→ **TASK BRIEF**: Copy exactly. Begin with the line that contains "C6: 2.2uF (plus VA, minus GND) -> none" and stop after the last line of the records.

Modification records
******

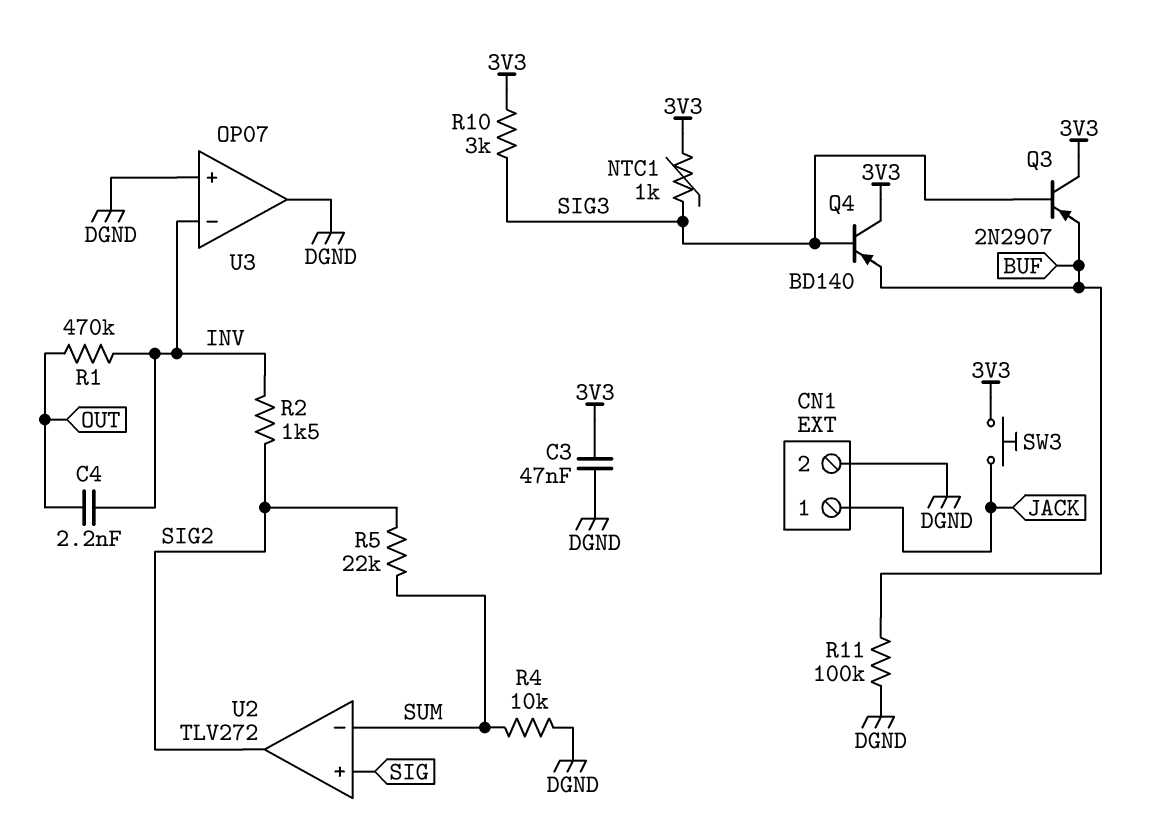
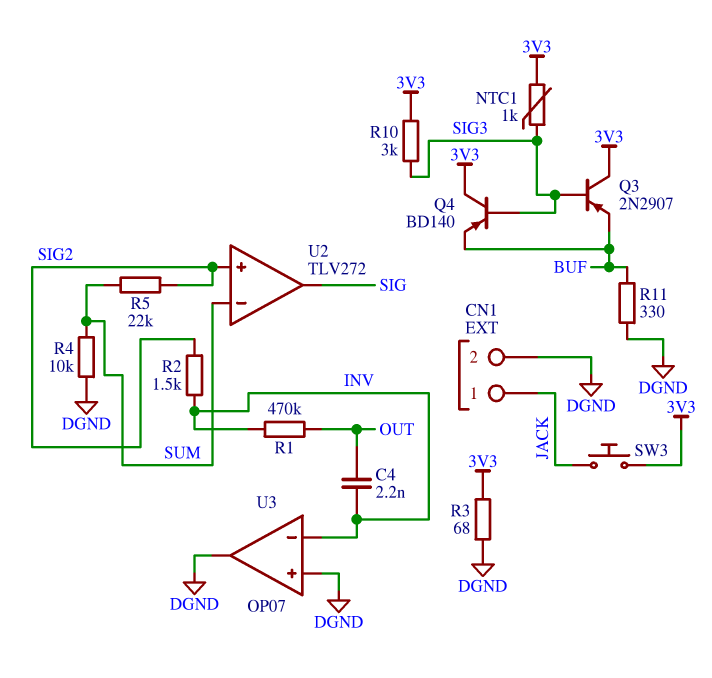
C3: 47nF (3V3, DGND) -> none
R3: none -> 68 (3V3, DGND)
R11: 100k (BUF, DGND) -> 330 (BUF, DGND)
U2 pin in+: SIG -> SIG2
U2 pin out: SIG2 -> SIG

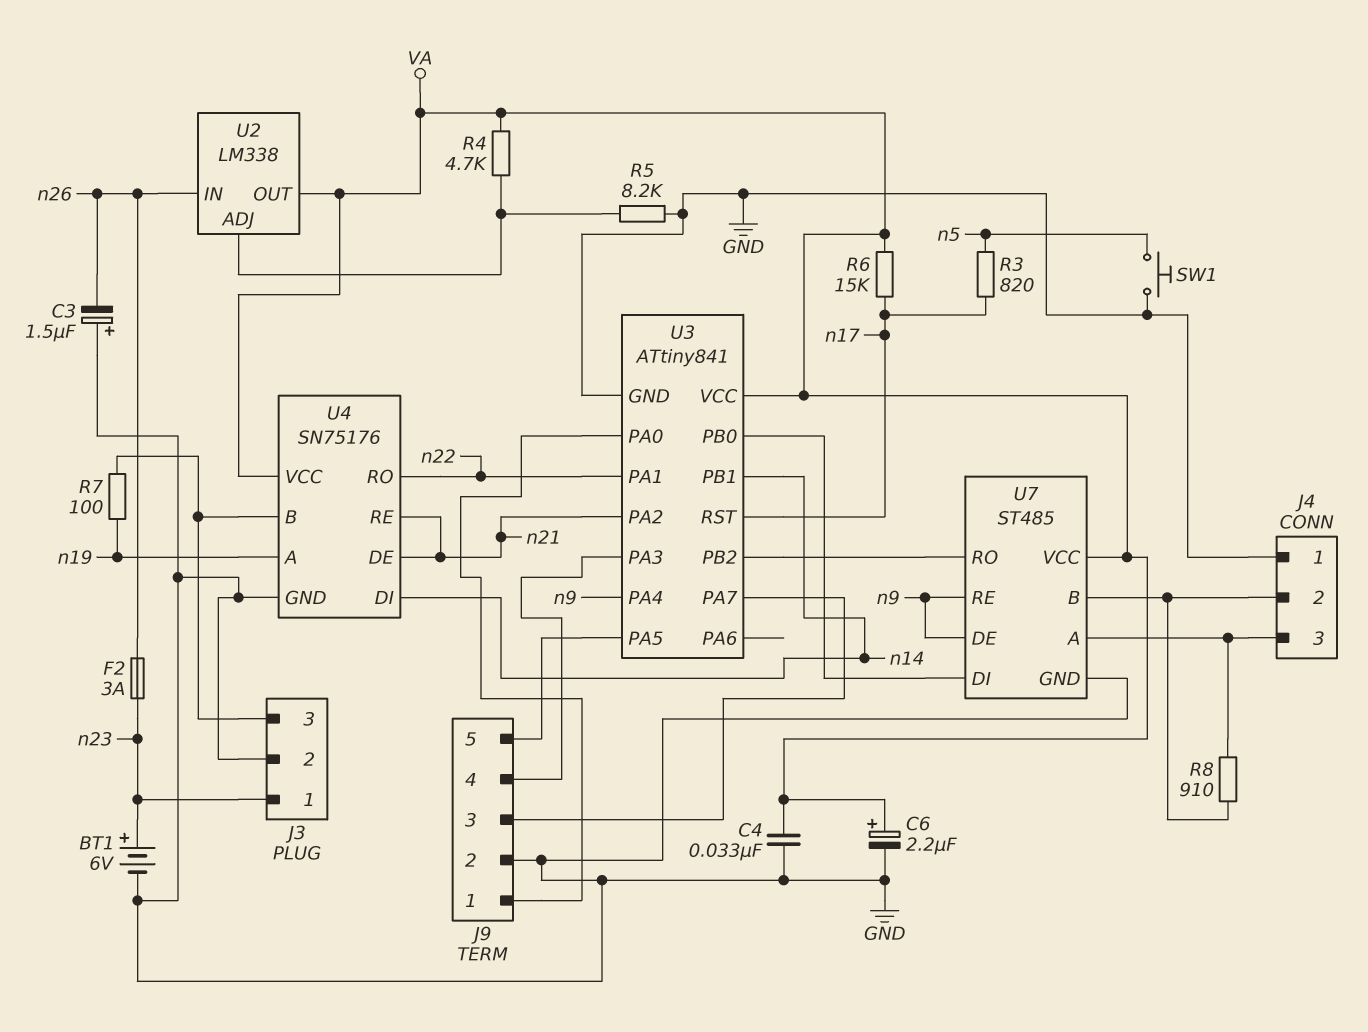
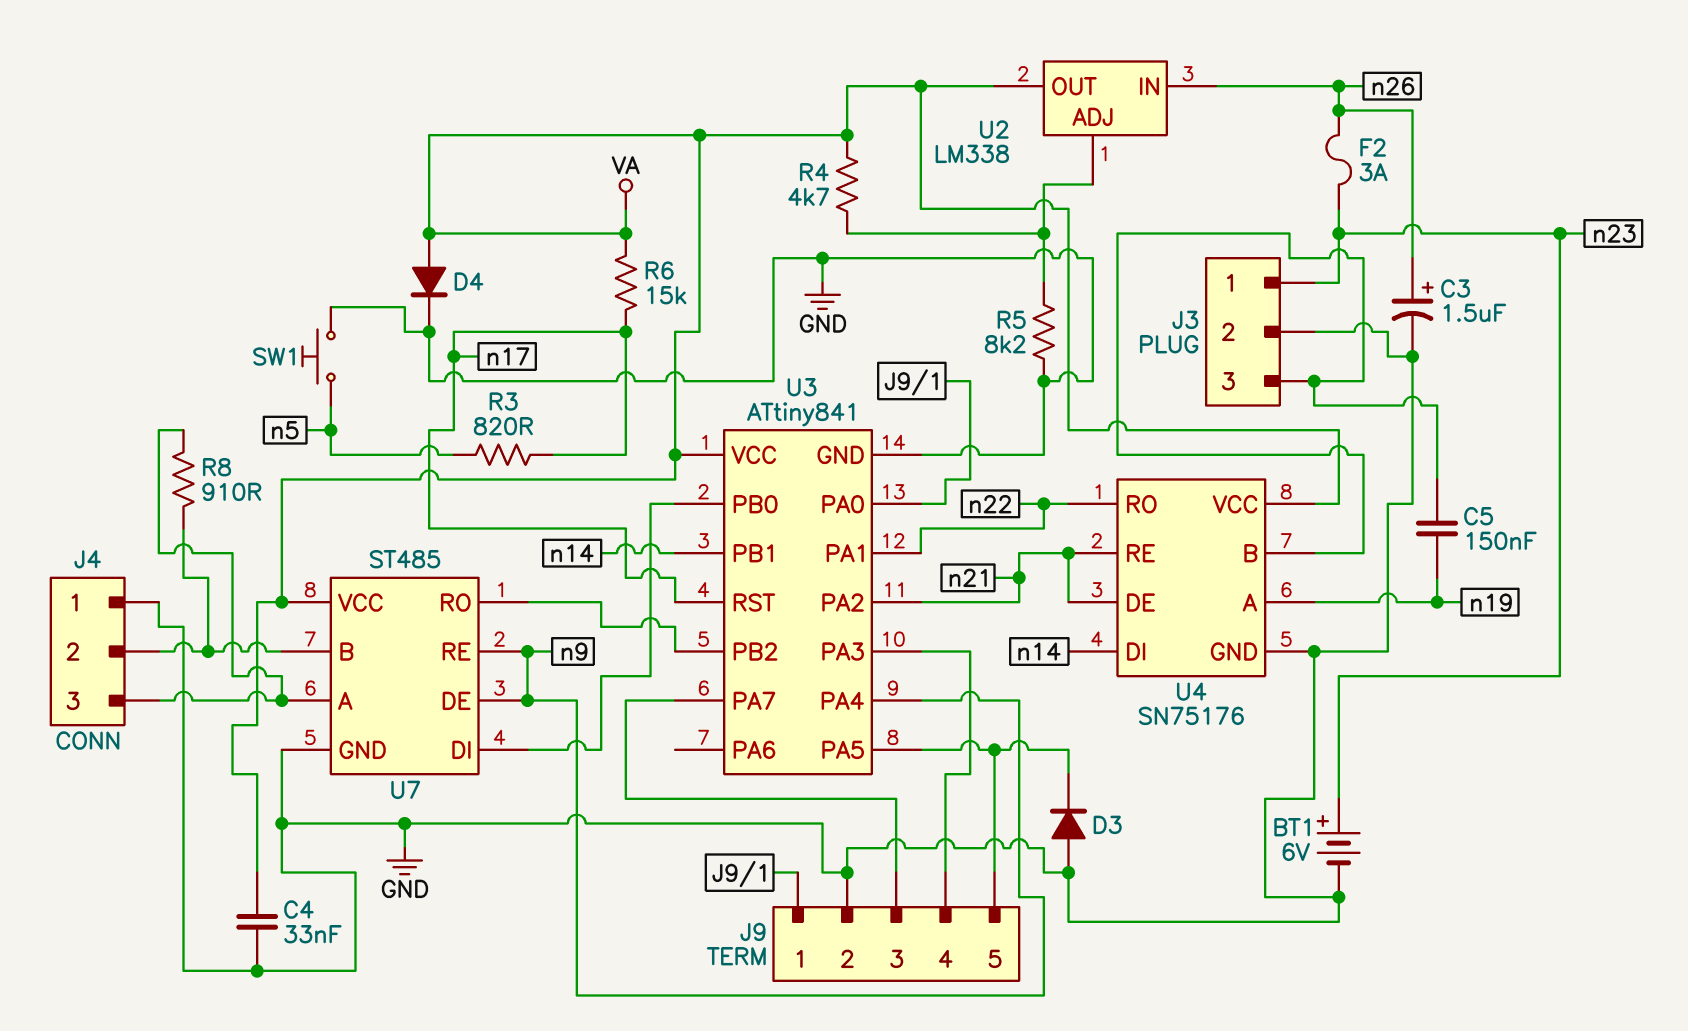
C3: 1.5uF (plus GND, minus n26) -> 1.5uF (plus n26, minus GND)
C5: none -> 150nF (J3/3, n19)
C6: 2.2uF (plus VA, minus GND) -> none
D3: none -> diode (A GND, K J9/5)
D4: none -> diode (A VA, K GND)
R7: 100 (J3/3, n19) -> none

******

→ **SOLVED PROBLEM**:
C6: 2.2uF (plus VA, minus GND) -> none
D3: none -> diode (A GND, K J9/5)
D4: none -> diode (A VA, K GND)
R7: 100 (J3/3, n19) -> none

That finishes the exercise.